### Data for processing
..............................

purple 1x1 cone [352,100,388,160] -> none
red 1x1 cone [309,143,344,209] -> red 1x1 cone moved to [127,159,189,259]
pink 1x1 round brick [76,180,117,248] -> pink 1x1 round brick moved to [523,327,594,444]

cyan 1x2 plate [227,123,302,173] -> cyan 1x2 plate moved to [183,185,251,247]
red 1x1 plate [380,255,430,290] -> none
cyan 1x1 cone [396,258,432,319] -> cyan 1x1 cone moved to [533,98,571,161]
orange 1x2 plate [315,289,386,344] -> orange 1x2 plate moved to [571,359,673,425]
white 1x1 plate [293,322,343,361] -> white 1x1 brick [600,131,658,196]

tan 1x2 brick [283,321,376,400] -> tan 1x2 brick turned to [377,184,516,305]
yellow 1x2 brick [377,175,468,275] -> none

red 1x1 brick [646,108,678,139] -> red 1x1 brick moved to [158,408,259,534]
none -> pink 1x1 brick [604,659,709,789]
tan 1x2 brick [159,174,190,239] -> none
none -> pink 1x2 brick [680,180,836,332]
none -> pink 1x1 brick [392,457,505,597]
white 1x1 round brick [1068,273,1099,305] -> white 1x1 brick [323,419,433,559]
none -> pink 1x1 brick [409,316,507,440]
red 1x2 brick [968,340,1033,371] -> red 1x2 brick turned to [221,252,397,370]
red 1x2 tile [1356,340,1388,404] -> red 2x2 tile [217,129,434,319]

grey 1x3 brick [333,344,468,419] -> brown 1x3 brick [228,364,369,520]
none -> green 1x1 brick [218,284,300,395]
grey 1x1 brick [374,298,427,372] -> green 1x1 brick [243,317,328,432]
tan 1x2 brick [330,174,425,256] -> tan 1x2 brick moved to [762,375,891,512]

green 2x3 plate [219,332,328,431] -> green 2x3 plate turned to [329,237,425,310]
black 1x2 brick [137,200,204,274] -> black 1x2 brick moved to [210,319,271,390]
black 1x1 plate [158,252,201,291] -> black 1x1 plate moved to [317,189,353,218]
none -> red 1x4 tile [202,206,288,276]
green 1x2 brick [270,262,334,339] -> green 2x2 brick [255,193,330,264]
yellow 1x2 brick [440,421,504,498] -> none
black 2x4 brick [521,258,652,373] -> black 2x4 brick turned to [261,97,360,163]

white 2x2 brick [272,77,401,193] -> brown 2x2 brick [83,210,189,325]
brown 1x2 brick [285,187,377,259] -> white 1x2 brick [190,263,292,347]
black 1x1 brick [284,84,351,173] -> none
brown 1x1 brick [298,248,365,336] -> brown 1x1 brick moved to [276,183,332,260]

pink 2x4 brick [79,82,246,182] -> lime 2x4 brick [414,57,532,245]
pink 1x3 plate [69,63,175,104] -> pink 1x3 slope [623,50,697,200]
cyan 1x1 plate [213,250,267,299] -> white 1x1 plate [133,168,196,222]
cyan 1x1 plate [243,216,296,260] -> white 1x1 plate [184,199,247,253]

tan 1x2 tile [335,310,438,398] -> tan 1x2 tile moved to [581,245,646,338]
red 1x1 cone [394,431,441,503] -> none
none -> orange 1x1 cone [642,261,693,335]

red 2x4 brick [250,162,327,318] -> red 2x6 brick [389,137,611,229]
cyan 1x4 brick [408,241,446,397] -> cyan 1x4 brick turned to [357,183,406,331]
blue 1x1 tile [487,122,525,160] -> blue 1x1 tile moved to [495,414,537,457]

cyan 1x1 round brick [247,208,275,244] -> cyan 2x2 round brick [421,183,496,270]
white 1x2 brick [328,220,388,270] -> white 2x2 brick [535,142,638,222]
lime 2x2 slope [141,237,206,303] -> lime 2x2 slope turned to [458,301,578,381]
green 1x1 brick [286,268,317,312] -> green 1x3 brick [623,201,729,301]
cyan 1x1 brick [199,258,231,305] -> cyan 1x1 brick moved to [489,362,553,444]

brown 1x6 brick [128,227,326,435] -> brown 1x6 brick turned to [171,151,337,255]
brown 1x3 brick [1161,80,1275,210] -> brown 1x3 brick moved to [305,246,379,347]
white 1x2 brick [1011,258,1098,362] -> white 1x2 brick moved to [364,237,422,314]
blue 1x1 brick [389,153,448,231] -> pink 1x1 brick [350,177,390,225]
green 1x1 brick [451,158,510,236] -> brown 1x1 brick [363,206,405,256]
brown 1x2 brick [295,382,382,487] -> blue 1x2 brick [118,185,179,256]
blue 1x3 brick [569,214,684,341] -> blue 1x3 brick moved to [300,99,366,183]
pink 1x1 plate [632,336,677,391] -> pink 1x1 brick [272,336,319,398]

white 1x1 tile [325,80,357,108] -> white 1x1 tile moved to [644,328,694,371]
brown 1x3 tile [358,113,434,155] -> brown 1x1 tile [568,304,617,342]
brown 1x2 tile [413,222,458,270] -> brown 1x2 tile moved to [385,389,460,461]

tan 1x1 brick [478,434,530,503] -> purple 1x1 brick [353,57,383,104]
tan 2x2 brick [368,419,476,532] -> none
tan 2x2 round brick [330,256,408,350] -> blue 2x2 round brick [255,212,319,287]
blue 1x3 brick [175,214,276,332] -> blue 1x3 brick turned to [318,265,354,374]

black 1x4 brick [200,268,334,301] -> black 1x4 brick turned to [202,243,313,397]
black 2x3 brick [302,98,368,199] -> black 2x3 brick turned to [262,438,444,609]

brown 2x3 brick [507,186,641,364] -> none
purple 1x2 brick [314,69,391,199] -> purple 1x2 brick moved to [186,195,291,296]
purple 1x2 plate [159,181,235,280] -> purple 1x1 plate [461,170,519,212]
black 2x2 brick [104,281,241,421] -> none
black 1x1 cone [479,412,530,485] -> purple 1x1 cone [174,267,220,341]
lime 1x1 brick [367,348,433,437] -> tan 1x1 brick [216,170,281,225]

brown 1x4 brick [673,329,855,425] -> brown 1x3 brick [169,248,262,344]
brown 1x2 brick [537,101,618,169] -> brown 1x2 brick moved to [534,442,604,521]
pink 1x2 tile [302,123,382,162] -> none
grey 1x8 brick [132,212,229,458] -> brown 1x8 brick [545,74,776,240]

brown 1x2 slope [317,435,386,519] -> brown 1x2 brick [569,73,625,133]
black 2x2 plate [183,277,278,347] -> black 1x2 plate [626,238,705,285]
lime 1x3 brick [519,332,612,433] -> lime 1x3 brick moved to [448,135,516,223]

..............................

### How to complete this task
Would you please restate all of the entries exactly?

### Answer to this task
purple 1x1 cone [352,100,388,160] -> none
red 1x1 cone [309,143,344,209] -> red 1x1 cone moved to [127,159,189,259]
pink 1x1 round brick [76,180,117,248] -> pink 1x1 round brick moved to [523,327,594,444]

cyan 1x2 plate [227,123,302,173] -> cyan 1x2 plate moved to [183,185,251,247]
red 1x1 plate [380,255,430,290] -> none
cyan 1x1 cone [396,258,432,319] -> cyan 1x1 cone moved to [533,98,571,161]
orange 1x2 plate [315,289,386,344] -> orange 1x2 plate moved to [571,359,673,425]
white 1x1 plate [293,322,343,361] -> white 1x1 brick [600,131,658,196]

tan 1x2 brick [283,321,376,400] -> tan 1x2 brick turned to [377,184,516,305]
yellow 1x2 brick [377,175,468,275] -> none

red 1x1 brick [646,108,678,139] -> red 1x1 brick moved to [158,408,259,534]
none -> pink 1x1 brick [604,659,709,789]
tan 1x2 brick [159,174,190,239] -> none
none -> pink 1x2 brick [680,180,836,332]
none -> pink 1x1 brick [392,457,505,597]
white 1x1 round brick [1068,273,1099,305] -> white 1x1 brick [323,419,433,559]
none -> pink 1x1 brick [409,316,507,440]
red 1x2 brick [968,340,1033,371] -> red 1x2 brick turned to [221,252,397,370]
red 1x2 tile [1356,340,1388,404] -> red 2x2 tile [217,129,434,319]

grey 1x3 brick [333,344,468,419] -> brown 1x3 brick [228,364,369,520]
none -> green 1x1 brick [218,284,300,395]
grey 1x1 brick [374,298,427,372] -> green 1x1 brick [243,317,328,432]
tan 1x2 brick [330,174,425,256] -> tan 1x2 brick moved to [762,375,891,512]

green 2x3 plate [219,332,328,431] -> green 2x3 plate turned to [329,237,425,310]
black 1x2 brick [137,200,204,274] -> black 1x2 brick moved to [210,319,271,390]
black 1x1 plate [158,252,201,291] -> black 1x1 plate moved to [317,189,353,218]
none -> red 1x4 tile [202,206,288,276]
green 1x2 brick [270,262,334,339] -> green 2x2 brick [255,193,330,264]
yellow 1x2 brick [440,421,504,498] -> none
black 2x4 brick [521,258,652,373] -> black 2x4 brick turned to [261,97,360,163]

white 2x2 brick [272,77,401,193] -> brown 2x2 brick [83,210,189,325]
brown 1x2 brick [285,187,377,259] -> white 1x2 brick [190,263,292,347]
black 1x1 brick [284,84,351,173] -> none
brown 1x1 brick [298,248,365,336] -> brown 1x1 brick moved to [276,183,332,260]

pink 2x4 brick [79,82,246,182] -> lime 2x4 brick [414,57,532,245]
pink 1x3 plate [69,63,175,104] -> pink 1x3 slope [623,50,697,200]
cyan 1x1 plate [213,250,267,299] -> white 1x1 plate [133,168,196,222]
cyan 1x1 plate [243,216,296,260] -> white 1x1 plate [184,199,247,253]

tan 1x2 tile [335,310,438,398] -> tan 1x2 tile moved to [581,245,646,338]
red 1x1 cone [394,431,441,503] -> none
none -> orange 1x1 cone [642,261,693,335]

red 2x4 brick [250,162,327,318] -> red 2x6 brick [389,137,611,229]
cyan 1x4 brick [408,241,446,397] -> cyan 1x4 brick turned to [357,183,406,331]
blue 1x1 tile [487,122,525,160] -> blue 1x1 tile moved to [495,414,537,457]

cyan 1x1 round brick [247,208,275,244] -> cyan 2x2 round brick [421,183,496,270]
white 1x2 brick [328,220,388,270] -> white 2x2 brick [535,142,638,222]
lime 2x2 slope [141,237,206,303] -> lime 2x2 slope turned to [458,301,578,381]
green 1x1 brick [286,268,317,312] -> green 1x3 brick [623,201,729,301]
cyan 1x1 brick [199,258,231,305] -> cyan 1x1 brick moved to [489,362,553,444]

brown 1x6 brick [128,227,326,435] -> brown 1x6 brick turned to [171,151,337,255]
brown 1x3 brick [1161,80,1275,210] -> brown 1x3 brick moved to [305,246,379,347]
white 1x2 brick [1011,258,1098,362] -> white 1x2 brick moved to [364,237,422,314]
blue 1x1 brick [389,153,448,231] -> pink 1x1 brick [350,177,390,225]
green 1x1 brick [451,158,510,236] -> brown 1x1 brick [363,206,405,256]
brown 1x2 brick [295,382,382,487] -> blue 1x2 brick [118,185,179,256]
blue 1x3 brick [569,214,684,341] -> blue 1x3 brick moved to [300,99,366,183]
pink 1x1 plate [632,336,677,391] -> pink 1x1 brick [272,336,319,398]

white 1x1 tile [325,80,357,108] -> white 1x1 tile moved to [644,328,694,371]
brown 1x3 tile [358,113,434,155] -> brown 1x1 tile [568,304,617,342]
brown 1x2 tile [413,222,458,270] -> brown 1x2 tile moved to [385,389,460,461]

tan 1x1 brick [478,434,530,503] -> purple 1x1 brick [353,57,383,104]
tan 2x2 brick [368,419,476,532] -> none
tan 2x2 round brick [330,256,408,350] -> blue 2x2 round brick [255,212,319,287]
blue 1x3 brick [175,214,276,332] -> blue 1x3 brick turned to [318,265,354,374]

black 1x4 brick [200,268,334,301] -> black 1x4 brick turned to [202,243,313,397]
black 2x3 brick [302,98,368,199] -> black 2x3 brick turned to [262,438,444,609]

brown 2x3 brick [507,186,641,364] -> none
purple 1x2 brick [314,69,391,199] -> purple 1x2 brick moved to [186,195,291,296]
purple 1x2 plate [159,181,235,280] -> purple 1x1 plate [461,170,519,212]
black 2x2 brick [104,281,241,421] -> none
black 1x1 cone [479,412,530,485] -> purple 1x1 cone [174,267,220,341]
lime 1x1 brick [367,348,433,437] -> tan 1x1 brick [216,170,281,225]

brown 1x4 brick [673,329,855,425] -> brown 1x3 brick [169,248,262,344]
brown 1x2 brick [537,101,618,169] -> brown 1x2 brick moved to [534,442,604,521]
pink 1x2 tile [302,123,382,162] -> none
grey 1x8 brick [132,212,229,458] -> brown 1x8 brick [545,74,776,240]

brown 1x2 slope [317,435,386,519] -> brown 1x2 brick [569,73,625,133]
black 2x2 plate [183,277,278,347] -> black 1x2 plate [626,238,705,285]
lime 1x3 brick [519,332,612,433] -> lime 1x3 brick moved to [448,135,516,223]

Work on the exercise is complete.